BEGIN Input records

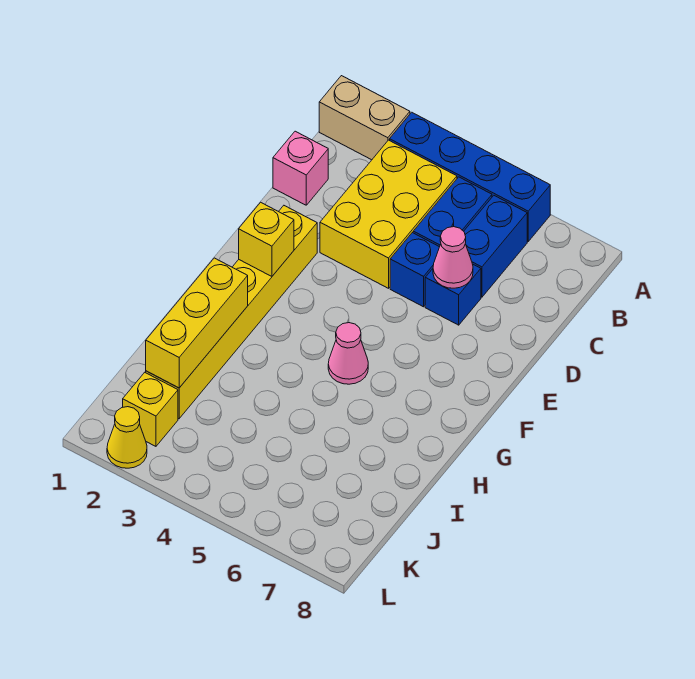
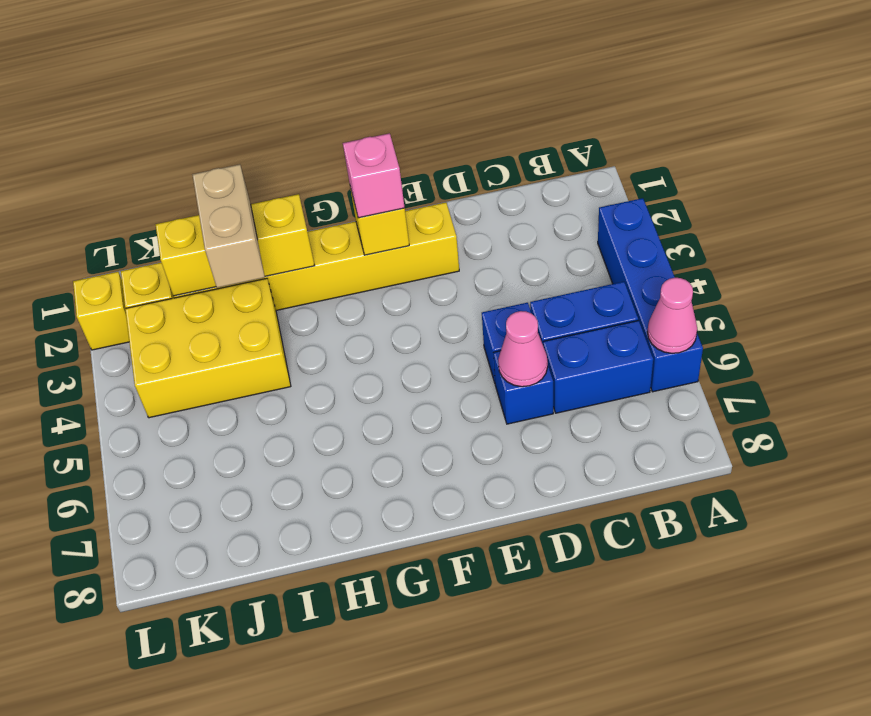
tan 1x2 brick [319,76,410,160] -> tan 1x2 brick moved to [192,164,265,288]
yellow 2x3 brick [320,140,457,288] -> yellow 2x3 brick moved to [125,278,291,418]
pink 1x1 brick [273,131,328,205] -> pink 1x1 brick moved to [343,133,405,218]
pink 1x1 cone [328,323,368,384] -> pink 1x1 cone moved to [647,278,697,353]
yellow 1x1 cone [107,407,147,468] -> yellow 1x1 brick [73,272,129,350]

END Input records

What is required: Retype the records verbatim, but not their images.

Solution to the problem:
tan 1x2 brick [319,76,410,160] -> tan 1x2 brick moved to [192,164,265,288]
yellow 2x3 brick [320,140,457,288] -> yellow 2x3 brick moved to [125,278,291,418]
pink 1x1 brick [273,131,328,205] -> pink 1x1 brick moved to [343,133,405,218]
pink 1x1 cone [328,323,368,384] -> pink 1x1 cone moved to [647,278,697,353]
yellow 1x1 cone [107,407,147,468] -> yellow 1x1 brick [73,272,129,350]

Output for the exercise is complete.